[Records from a collection]
* * *

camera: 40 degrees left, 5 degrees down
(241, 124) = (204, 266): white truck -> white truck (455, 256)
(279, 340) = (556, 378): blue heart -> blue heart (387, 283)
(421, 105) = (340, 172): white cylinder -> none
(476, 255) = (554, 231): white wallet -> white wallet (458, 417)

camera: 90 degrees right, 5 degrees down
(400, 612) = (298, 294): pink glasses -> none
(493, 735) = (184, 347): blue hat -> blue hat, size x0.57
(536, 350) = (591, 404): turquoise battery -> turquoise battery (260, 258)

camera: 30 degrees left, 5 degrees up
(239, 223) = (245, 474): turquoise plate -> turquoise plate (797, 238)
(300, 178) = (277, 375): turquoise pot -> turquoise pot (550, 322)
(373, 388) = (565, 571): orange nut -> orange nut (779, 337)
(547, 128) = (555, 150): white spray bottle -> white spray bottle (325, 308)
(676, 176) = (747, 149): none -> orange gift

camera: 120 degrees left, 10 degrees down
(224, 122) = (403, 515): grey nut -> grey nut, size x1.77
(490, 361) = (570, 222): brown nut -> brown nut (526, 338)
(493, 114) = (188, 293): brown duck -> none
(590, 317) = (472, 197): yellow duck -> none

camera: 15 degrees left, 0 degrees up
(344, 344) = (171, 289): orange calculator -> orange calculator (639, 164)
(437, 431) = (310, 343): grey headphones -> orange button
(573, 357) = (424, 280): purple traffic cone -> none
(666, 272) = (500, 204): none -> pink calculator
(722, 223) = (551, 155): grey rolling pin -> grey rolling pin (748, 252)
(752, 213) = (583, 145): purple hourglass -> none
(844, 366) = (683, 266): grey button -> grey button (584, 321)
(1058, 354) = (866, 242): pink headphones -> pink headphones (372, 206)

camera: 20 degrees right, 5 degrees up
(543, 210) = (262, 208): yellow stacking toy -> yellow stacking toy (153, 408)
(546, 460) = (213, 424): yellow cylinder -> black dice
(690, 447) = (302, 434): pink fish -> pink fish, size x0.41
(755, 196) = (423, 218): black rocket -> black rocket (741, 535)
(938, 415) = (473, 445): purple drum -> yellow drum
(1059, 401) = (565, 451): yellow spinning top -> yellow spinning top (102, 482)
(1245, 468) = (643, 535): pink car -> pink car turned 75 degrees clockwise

* * *

◆ WORK INSTRUCTION
Nothing but the lines from the one holding "(938, 415) = (473, 445): purple" through the last line of the data may be output, and each must match exactly.

◆ SOLUTION
(938, 415) = (473, 445): purple drum -> yellow drum
(1059, 401) = (565, 451): yellow spinning top -> yellow spinning top (102, 482)
(1245, 468) = (643, 535): pink car -> pink car turned 75 degrees clockwise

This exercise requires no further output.